Exercise brief :: Take every line from the records below that includes the word "RFID".
[Opening Record extracts section]
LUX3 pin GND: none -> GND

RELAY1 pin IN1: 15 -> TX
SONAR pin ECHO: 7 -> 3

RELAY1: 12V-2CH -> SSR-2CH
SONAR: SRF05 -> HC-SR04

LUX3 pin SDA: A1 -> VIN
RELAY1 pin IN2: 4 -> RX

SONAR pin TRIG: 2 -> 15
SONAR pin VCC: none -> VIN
[Closing Record extracts section]
[Opening Record extracts section]
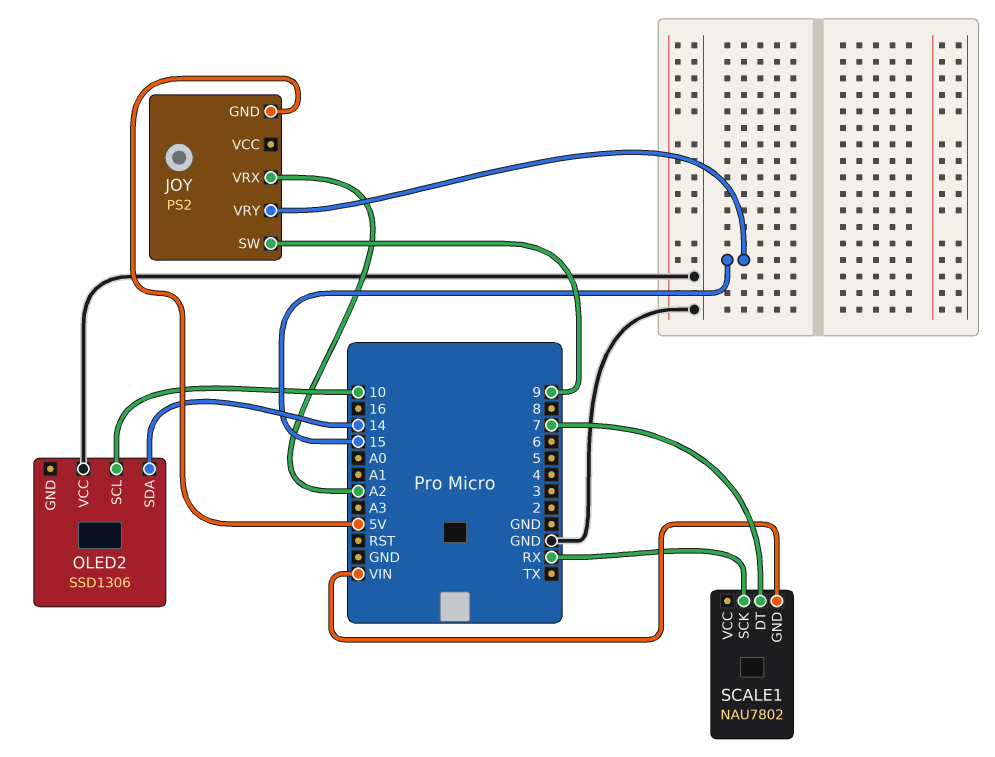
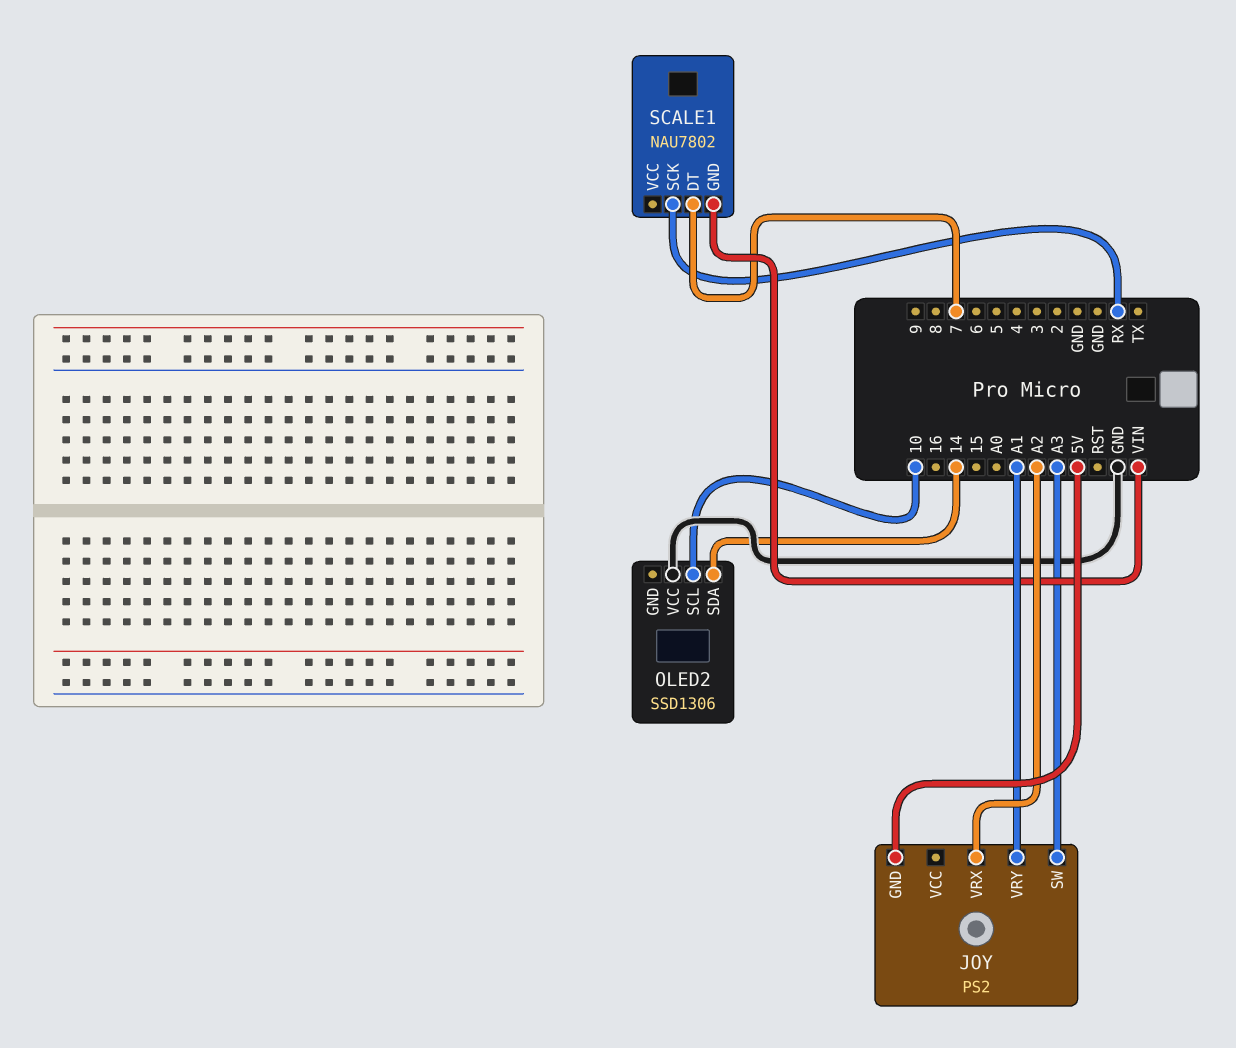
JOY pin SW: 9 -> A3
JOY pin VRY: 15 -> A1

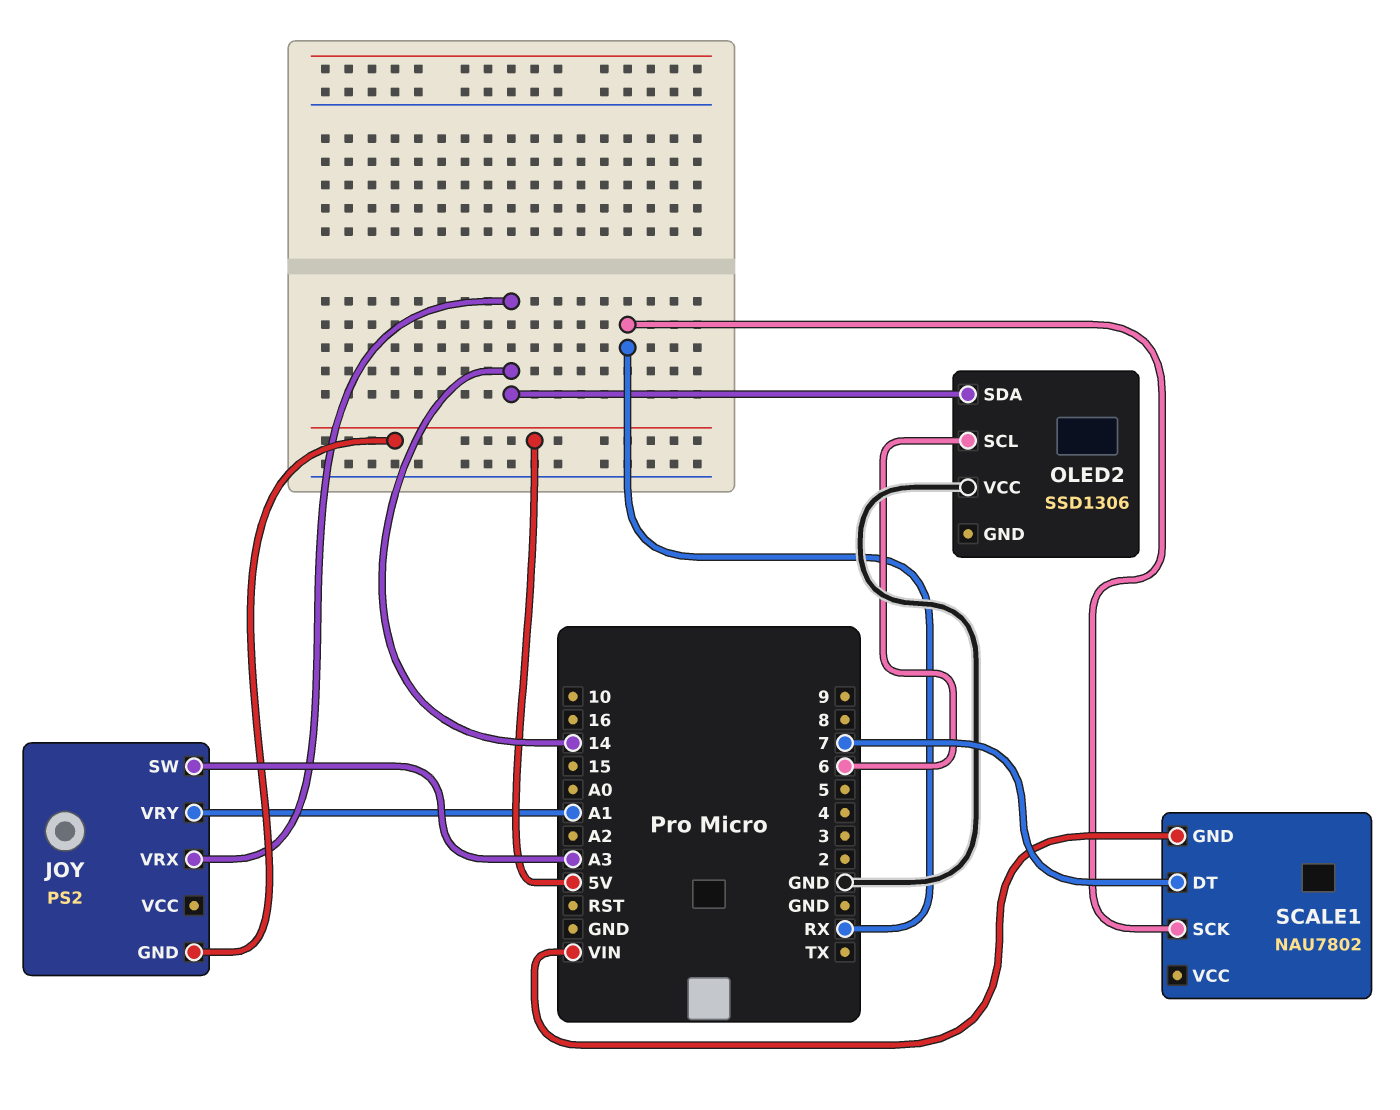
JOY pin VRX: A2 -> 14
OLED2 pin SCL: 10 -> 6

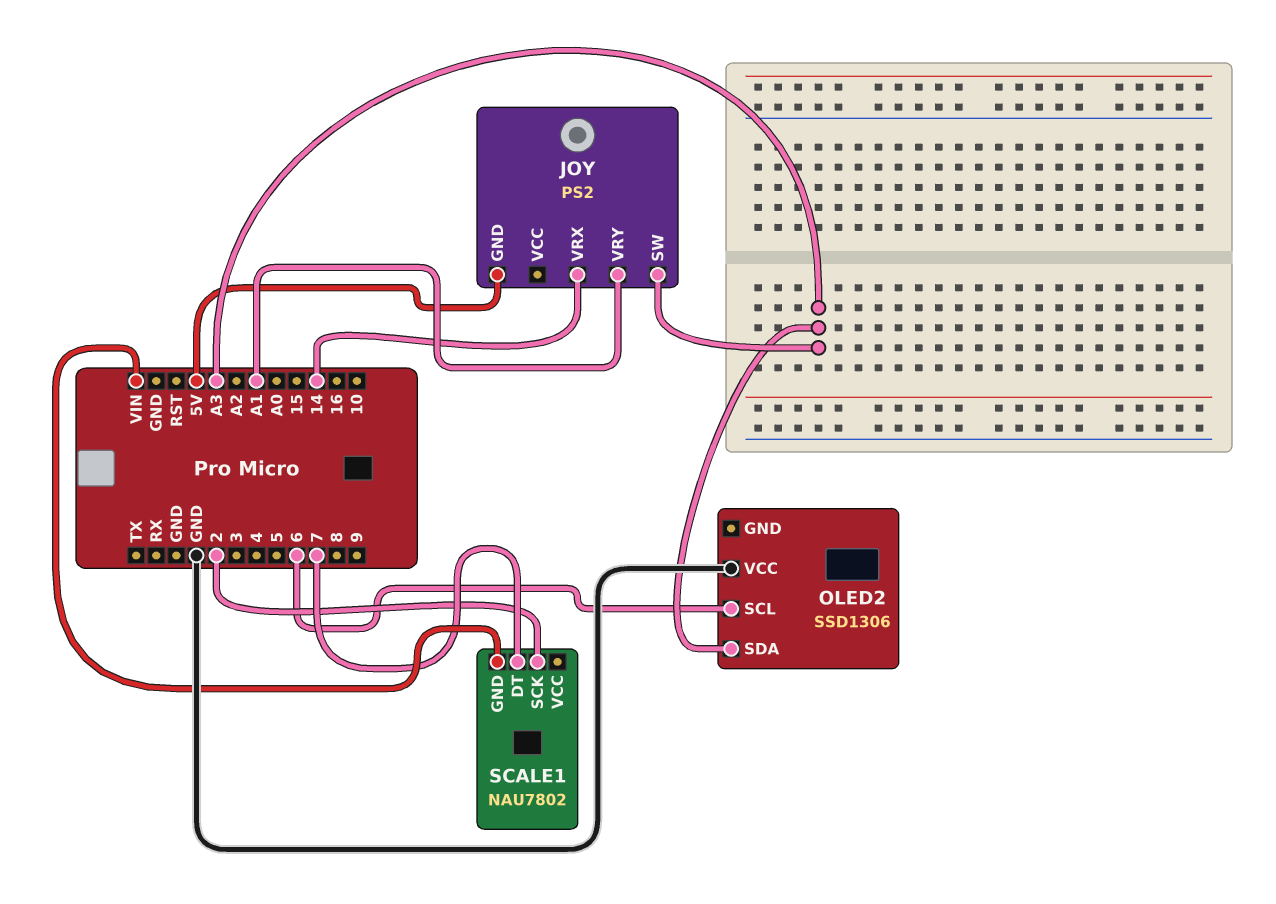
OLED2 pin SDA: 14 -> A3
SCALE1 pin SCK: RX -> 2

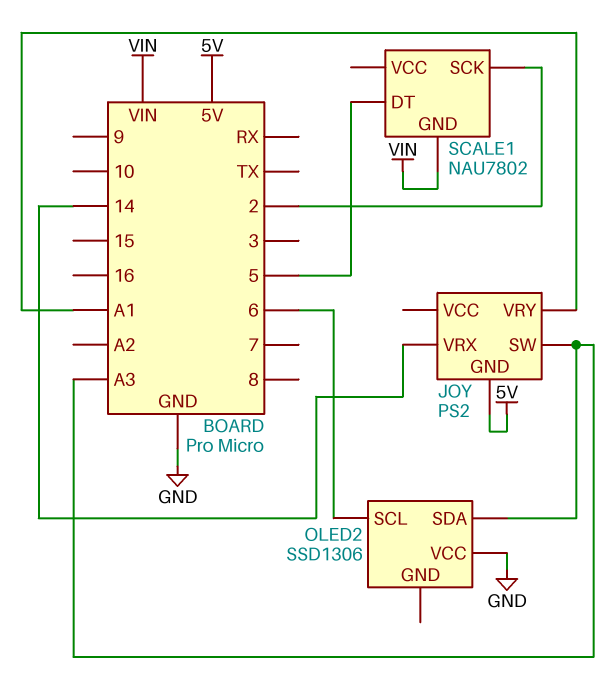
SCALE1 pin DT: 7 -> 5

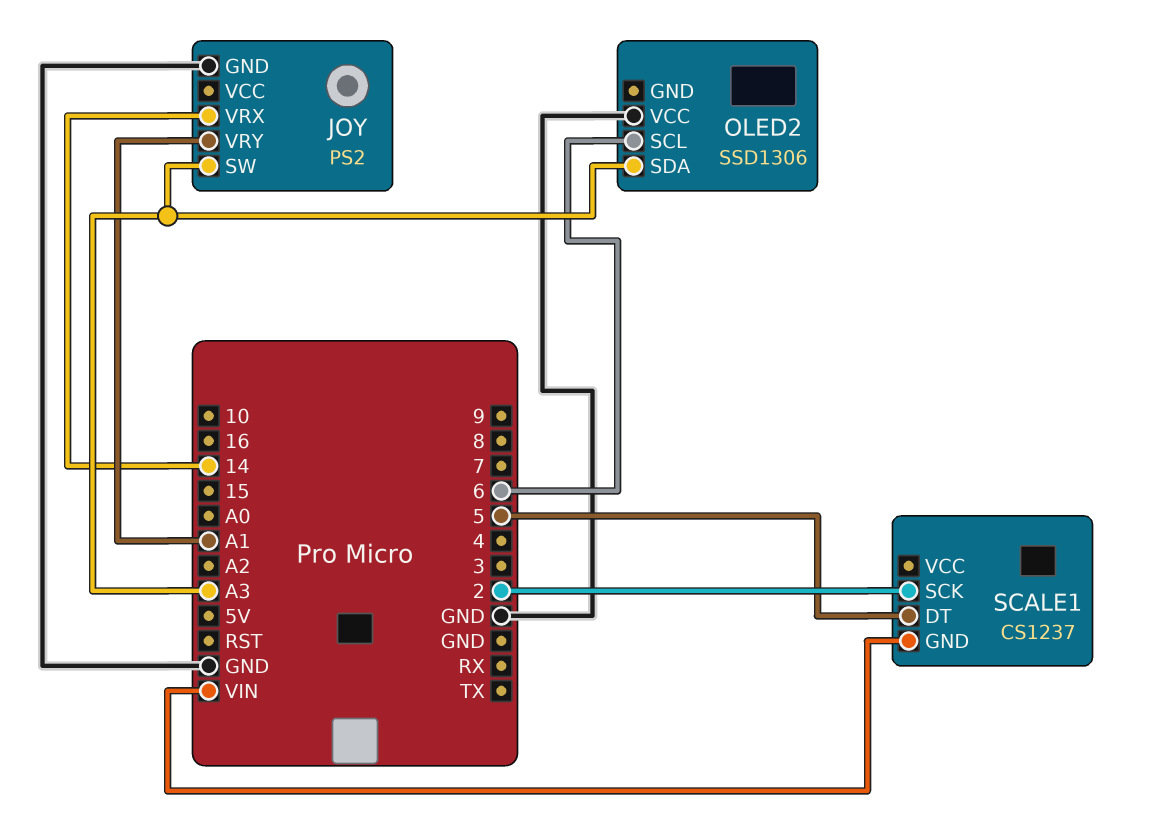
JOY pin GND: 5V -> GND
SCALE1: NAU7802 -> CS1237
[Closing Record extracts section]
[Opening Record extracts section]
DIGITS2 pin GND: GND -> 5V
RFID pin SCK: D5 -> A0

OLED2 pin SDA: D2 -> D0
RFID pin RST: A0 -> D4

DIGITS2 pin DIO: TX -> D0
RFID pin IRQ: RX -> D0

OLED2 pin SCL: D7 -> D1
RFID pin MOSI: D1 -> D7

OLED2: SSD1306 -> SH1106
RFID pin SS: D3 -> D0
[Closing Record extracts section]
Result ::
RFID pin SCK: D5 -> A0
RFID pin RST: A0 -> D4
RFID pin IRQ: RX -> D0
RFID pin MOSI: D1 -> D7
RFID pin SS: D3 -> D0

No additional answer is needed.